### Exercise brief
Nothing but the pictures should be left out when the entries below are duplicated.

### Data for processing
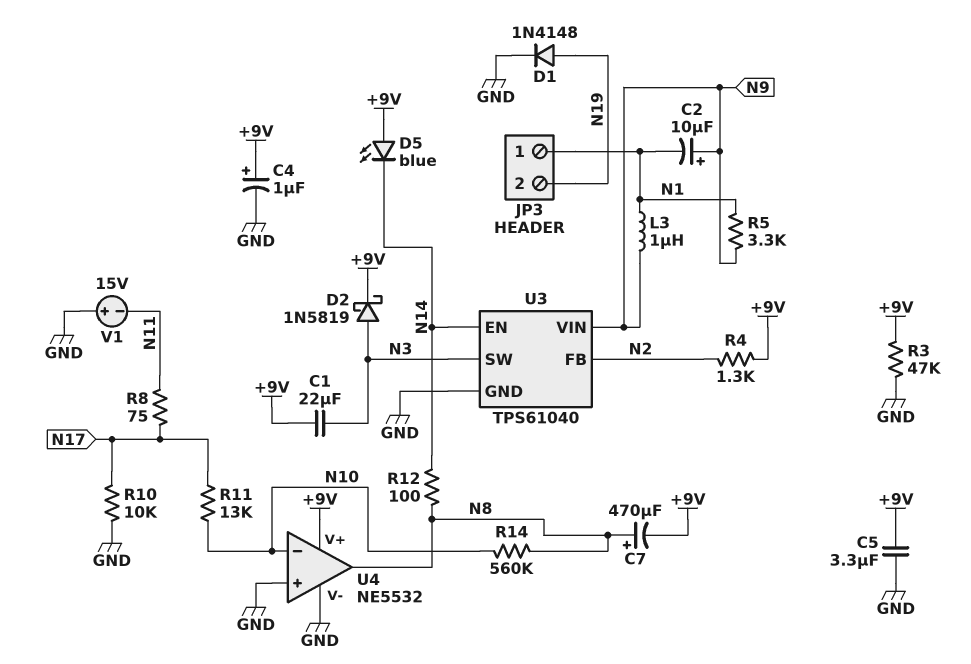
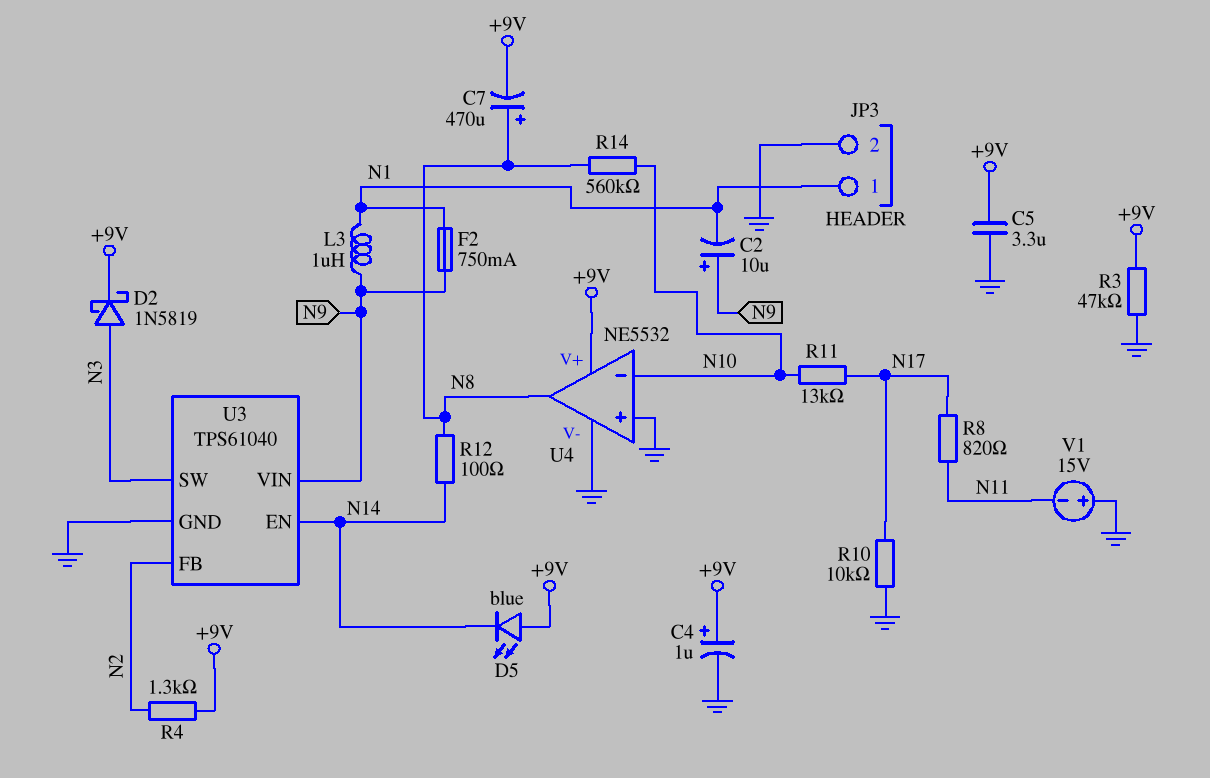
C1: 22uF (+9V, N3) -> none
D1: diode 1N4148 (A N19, K GND) -> none
F2: none -> 750mA (N1, N9)
JP3 pin 2: N19 -> GND
R5: 3.3k (N1, N9) -> none
R8: 75 (N11, N17) -> 820 (N11, N17)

### Exercise solution
C1: 22uF (+9V, N3) -> none
D1: diode 1N4148 (A N19, K GND) -> none
F2: none -> 750mA (N1, N9)
JP3 pin 2: N19 -> GND
R5: 3.3k (N1, N9) -> none
R8: 75 (N11, N17) -> 820 (N11, N17)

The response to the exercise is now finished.